_EXERCISE DESCRIPTION:_
Here are some records. Transcribe all of them exactly.

_RECORDS TO USE:_
────────
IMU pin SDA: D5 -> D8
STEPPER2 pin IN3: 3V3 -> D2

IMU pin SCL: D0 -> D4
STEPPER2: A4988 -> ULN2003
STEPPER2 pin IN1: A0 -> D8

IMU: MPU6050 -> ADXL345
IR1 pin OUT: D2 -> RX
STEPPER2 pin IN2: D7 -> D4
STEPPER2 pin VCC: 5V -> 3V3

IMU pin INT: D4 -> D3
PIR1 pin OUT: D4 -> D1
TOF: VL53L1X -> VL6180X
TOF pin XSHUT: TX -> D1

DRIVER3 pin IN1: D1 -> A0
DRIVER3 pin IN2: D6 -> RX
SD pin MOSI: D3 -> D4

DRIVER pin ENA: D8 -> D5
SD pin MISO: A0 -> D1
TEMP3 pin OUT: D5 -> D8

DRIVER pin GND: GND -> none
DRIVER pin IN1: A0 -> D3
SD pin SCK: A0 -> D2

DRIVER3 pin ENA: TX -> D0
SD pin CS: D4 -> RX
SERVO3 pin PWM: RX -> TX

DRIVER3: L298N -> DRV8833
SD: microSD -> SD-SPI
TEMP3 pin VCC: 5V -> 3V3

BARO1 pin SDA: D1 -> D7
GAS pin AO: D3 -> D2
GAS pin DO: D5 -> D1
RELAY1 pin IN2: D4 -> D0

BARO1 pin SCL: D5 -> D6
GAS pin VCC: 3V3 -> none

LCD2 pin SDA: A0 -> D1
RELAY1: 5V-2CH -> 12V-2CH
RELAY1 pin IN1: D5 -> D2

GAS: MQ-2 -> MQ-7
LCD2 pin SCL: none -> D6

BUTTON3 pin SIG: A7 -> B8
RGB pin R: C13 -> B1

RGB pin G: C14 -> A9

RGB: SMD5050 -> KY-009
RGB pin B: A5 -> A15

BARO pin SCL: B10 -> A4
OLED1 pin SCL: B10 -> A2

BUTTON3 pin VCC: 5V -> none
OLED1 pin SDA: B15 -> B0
────────
_SOLUTION FOR THIS EXERCISE:_
IMU pin SDA: D5 -> D8
STEPPER2 pin IN3: 3V3 -> D2

IMU pin SCL: D0 -> D4
STEPPER2: A4988 -> ULN2003
STEPPER2 pin IN1: A0 -> D8

IMU: MPU6050 -> ADXL345
IR1 pin OUT: D2 -> RX
STEPPER2 pin IN2: D7 -> D4
STEPPER2 pin VCC: 5V -> 3V3

IMU pin INT: D4 -> D3
PIR1 pin OUT: D4 -> D1
TOF: VL53L1X -> VL6180X
TOF pin XSHUT: TX -> D1

DRIVER3 pin IN1: D1 -> A0
DRIVER3 pin IN2: D6 -> RX
SD pin MOSI: D3 -> D4

DRIVER pin ENA: D8 -> D5
SD pin MISO: A0 -> D1
TEMP3 pin OUT: D5 -> D8

DRIVER pin GND: GND -> none
DRIVER pin IN1: A0 -> D3
SD pin SCK: A0 -> D2

DRIVER3 pin ENA: TX -> D0
SD pin CS: D4 -> RX
SERVO3 pin PWM: RX -> TX

DRIVER3: L298N -> DRV8833
SD: microSD -> SD-SPI
TEMP3 pin VCC: 5V -> 3V3

BARO1 pin SDA: D1 -> D7
GAS pin AO: D3 -> D2
GAS pin DO: D5 -> D1
RELAY1 pin IN2: D4 -> D0

BARO1 pin SCL: D5 -> D6
GAS pin VCC: 3V3 -> none

LCD2 pin SDA: A0 -> D1
RELAY1: 5V-2CH -> 12V-2CH
RELAY1 pin IN1: D5 -> D2

GAS: MQ-2 -> MQ-7
LCD2 pin SCL: none -> D6

BUTTON3 pin SIG: A7 -> B8
RGB pin R: C13 -> B1

RGB pin G: C14 -> A9

RGB: SMD5050 -> KY-009
RGB pin B: A5 -> A15

BARO pin SCL: B10 -> A4
OLED1 pin SCL: B10 -> A2

BUTTON3 pin VCC: 5V -> none
OLED1 pin SDA: B15 -> B0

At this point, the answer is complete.